## [Data below]
==*==

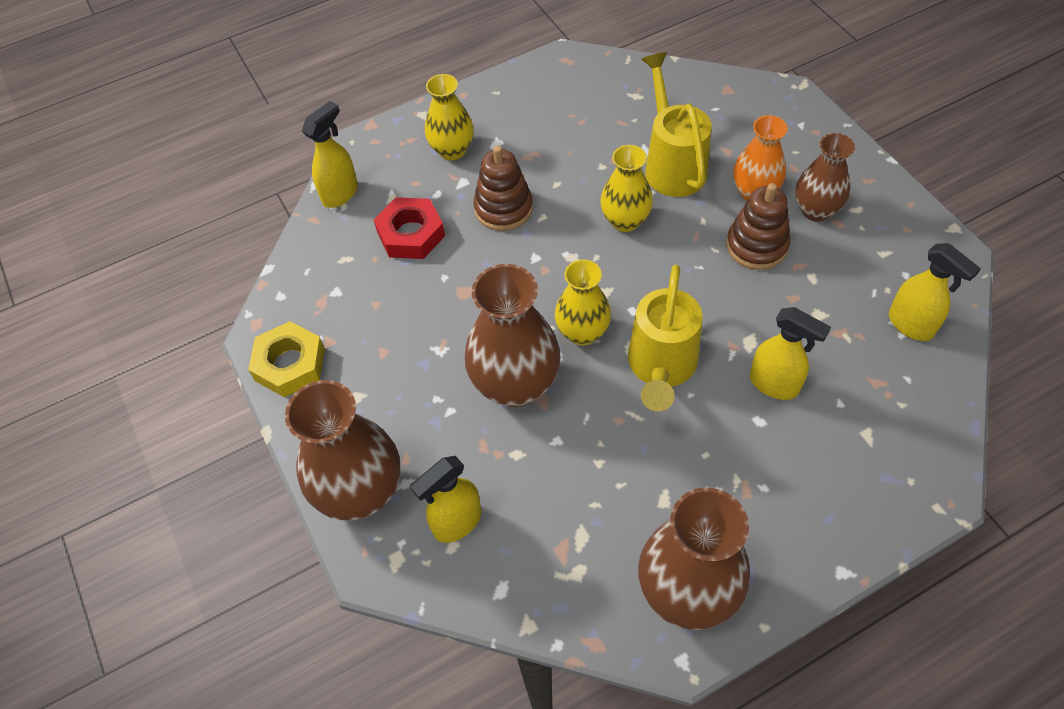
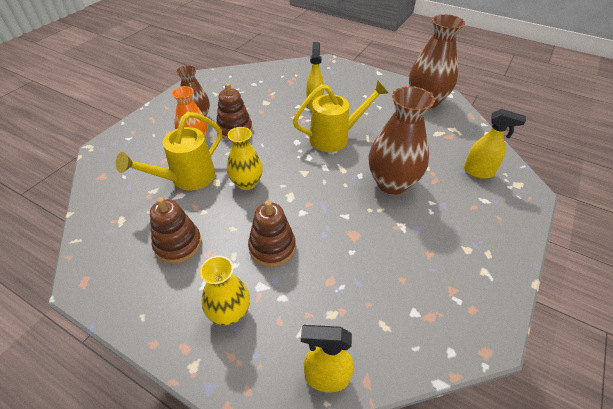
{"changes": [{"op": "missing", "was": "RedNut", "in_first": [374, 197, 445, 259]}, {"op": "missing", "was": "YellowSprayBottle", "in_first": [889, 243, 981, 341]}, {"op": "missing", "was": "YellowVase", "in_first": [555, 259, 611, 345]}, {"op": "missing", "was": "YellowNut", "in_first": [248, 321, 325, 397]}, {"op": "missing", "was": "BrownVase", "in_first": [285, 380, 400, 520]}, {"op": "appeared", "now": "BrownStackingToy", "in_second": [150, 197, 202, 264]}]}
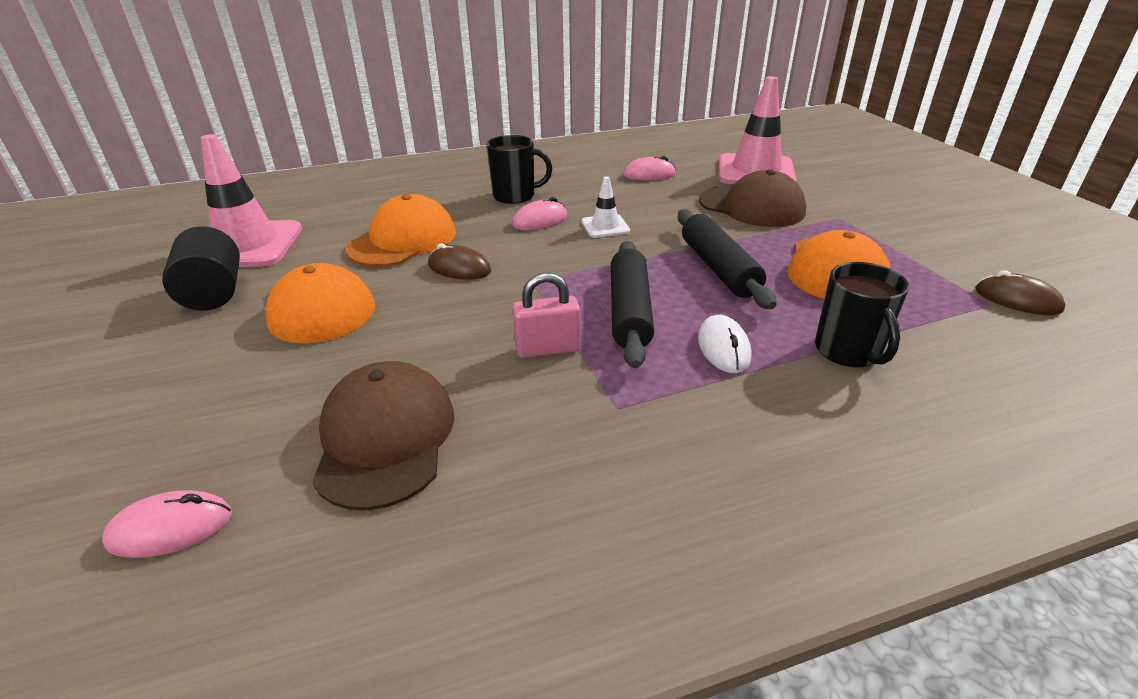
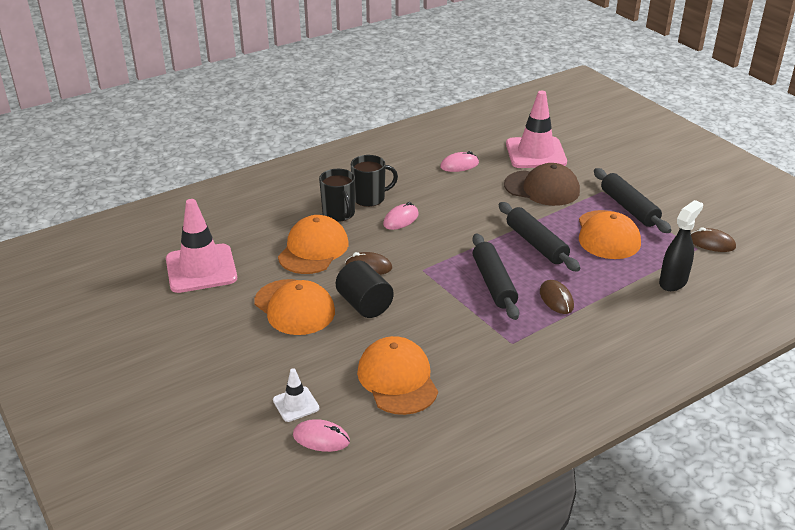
{"changes": [{"op": "relocated", "was": "WhiteTrafficCone", "in_first": [582, 176, 630, 238], "in_second": [273, 368, 319, 422]}, {"op": "relocated", "was": "BlackCylinder", "in_first": [162, 226, 240, 310], "in_second": [336, 260, 394, 318]}, {"op": "relocated", "was": "BlackMug", "in_first": [815, 262, 909, 368], "in_second": [319, 169, 355, 222]}, {"op": "missing", "was": "PinkPadlock", "in_first": [512, 272, 580, 358]}, {"op": "colour", "was": "WhiteMouse", "now": "BrownMouse", "in_first": [698, 315, 752, 373], "in_second": [540, 280, 574, 314]}, {"op": "colour", "was": "BrownCap", "now": "OrangeCap", "in_first": [312, 361, 454, 510], "in_second": [357, 336, 438, 415]}, {"op": "spun", "was": "PinkMouse", "in_first": [102, 490, 232, 558], "in_second": [293, 419, 350, 452], "clockwise": 45}, {"op": "appeared", "now": "BlackRollingPin", "in_second": [594, 168, 672, 233]}, {"op": "appeared", "now": "BlackSprayBottle", "in_second": [659, 200, 703, 291]}]}
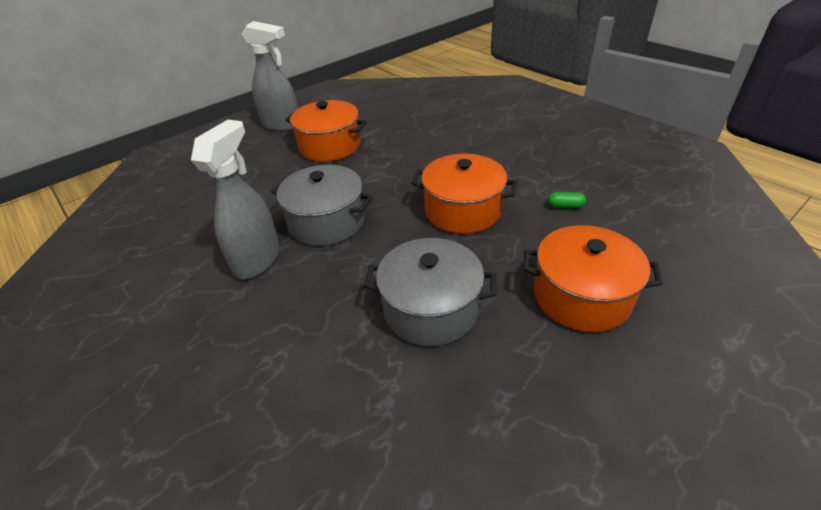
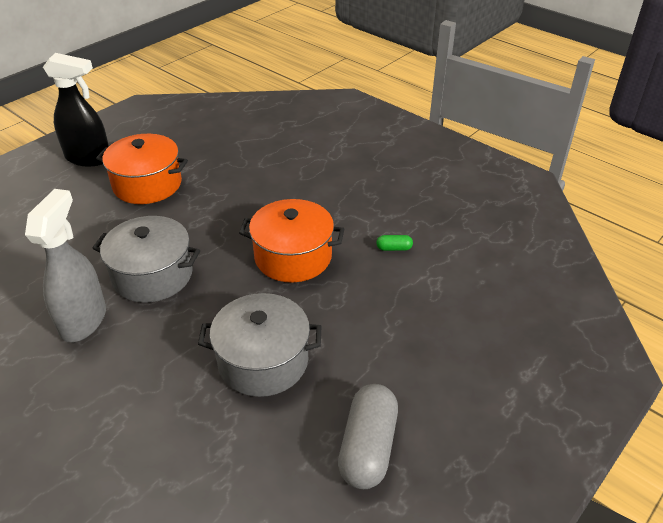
{"changes": [{"op": "colour", "was": "GreySprayBottle", "now": "BlackSprayBottle", "in_first": [242, 21, 298, 132], "in_second": [43, 53, 109, 166]}, {"op": "missing", "was": "OrangePot", "in_first": [523, 225, 663, 332]}, {"op": "appeared", "now": "GreyCapsule", "in_second": [338, 384, 398, 489]}]}
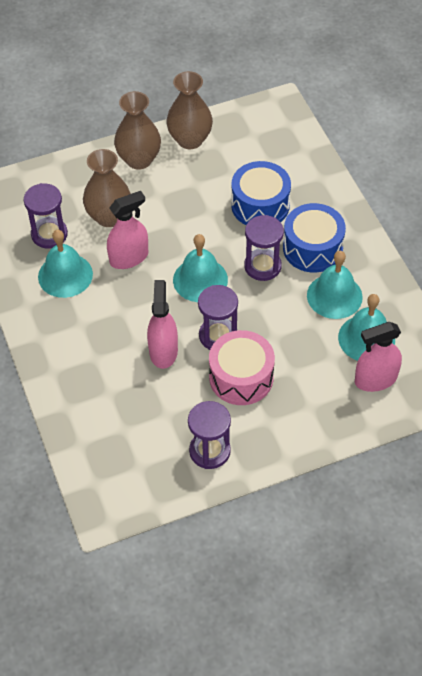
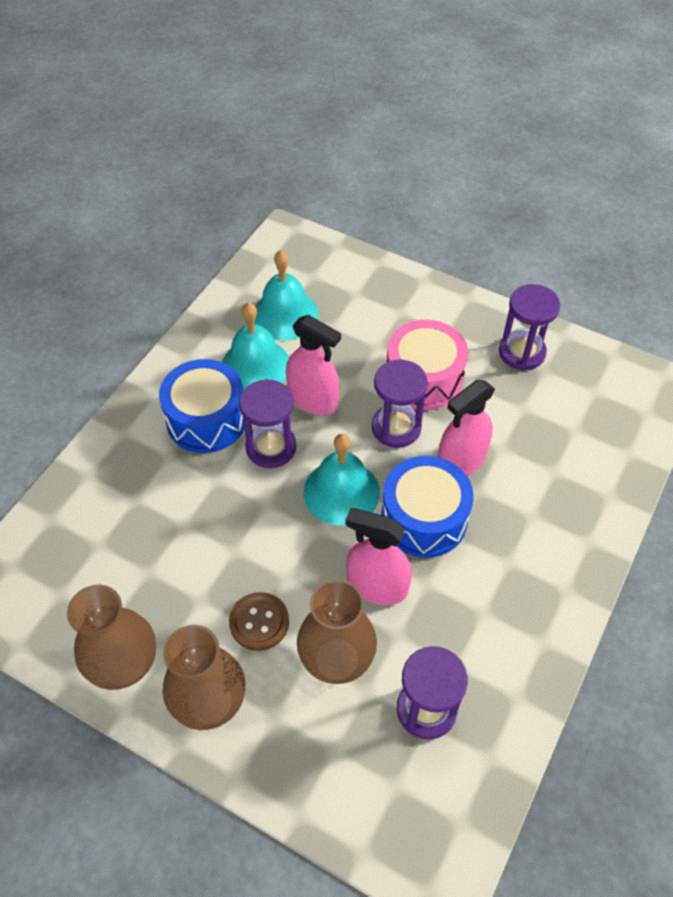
{"changes": [{"op": "relocated", "was": "BlueDrum", "in_first": [231, 161, 291, 225], "in_second": [381, 456, 474, 558]}, {"op": "missing", "was": "TurquoiseBell", "in_first": [38, 230, 93, 298]}, {"op": "relocated", "was": "PinkSprayBottle", "in_first": [355, 322, 402, 392], "in_second": [286, 315, 341, 415]}, {"op": "appeared", "now": "BrownButton", "in_second": [229, 592, 289, 651]}]}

==*==

In the copy, keep every line of the data above exactly and drop each picture.

{"changes": [{"op": "missing", "was": "RedNut", "in_first": [374, 197, 445, 259]}, {"op": "missing", "was": "YellowSprayBottle", "in_first": [889, 243, 981, 341]}, {"op": "missing", "was": "YellowVase", "in_first": [555, 259, 611, 345]}, {"op": "missing", "was": "YellowNut", "in_first": [248, 321, 325, 397]}, {"op": "missing", "was": "BrownVase", "in_first": [285, 380, 400, 520]}, {"op": "appeared", "now": "BrownStackingToy", "in_second": [150, 197, 202, 264]}]}
{"changes": [{"op": "relocated", "was": "WhiteTrafficCone", "in_first": [582, 176, 630, 238], "in_second": [273, 368, 319, 422]}, {"op": "relocated", "was": "BlackCylinder", "in_first": [162, 226, 240, 310], "in_second": [336, 260, 394, 318]}, {"op": "relocated", "was": "BlackMug", "in_first": [815, 262, 909, 368], "in_second": [319, 169, 355, 222]}, {"op": "missing", "was": "PinkPadlock", "in_first": [512, 272, 580, 358]}, {"op": "colour", "was": "WhiteMouse", "now": "BrownMouse", "in_first": [698, 315, 752, 373], "in_second": [540, 280, 574, 314]}, {"op": "colour", "was": "BrownCap", "now": "OrangeCap", "in_first": [312, 361, 454, 510], "in_second": [357, 336, 438, 415]}, {"op": "spun", "was": "PinkMouse", "in_first": [102, 490, 232, 558], "in_second": [293, 419, 350, 452], "clockwise": 45}, {"op": "appeared", "now": "BlackRollingPin", "in_second": [594, 168, 672, 233]}, {"op": "appeared", "now": "BlackSprayBottle", "in_second": [659, 200, 703, 291]}]}
{"changes": [{"op": "colour", "was": "GreySprayBottle", "now": "BlackSprayBottle", "in_first": [242, 21, 298, 132], "in_second": [43, 53, 109, 166]}, {"op": "missing", "was": "OrangePot", "in_first": [523, 225, 663, 332]}, {"op": "appeared", "now": "GreyCapsule", "in_second": [338, 384, 398, 489]}]}
{"changes": [{"op": "relocated", "was": "BlueDrum", "in_first": [231, 161, 291, 225], "in_second": [381, 456, 474, 558]}, {"op": "missing", "was": "TurquoiseBell", "in_first": [38, 230, 93, 298]}, {"op": "relocated", "was": "PinkSprayBottle", "in_first": [355, 322, 402, 392], "in_second": [286, 315, 341, 415]}, {"op": "appeared", "now": "BrownButton", "in_second": [229, 592, 289, 651]}]}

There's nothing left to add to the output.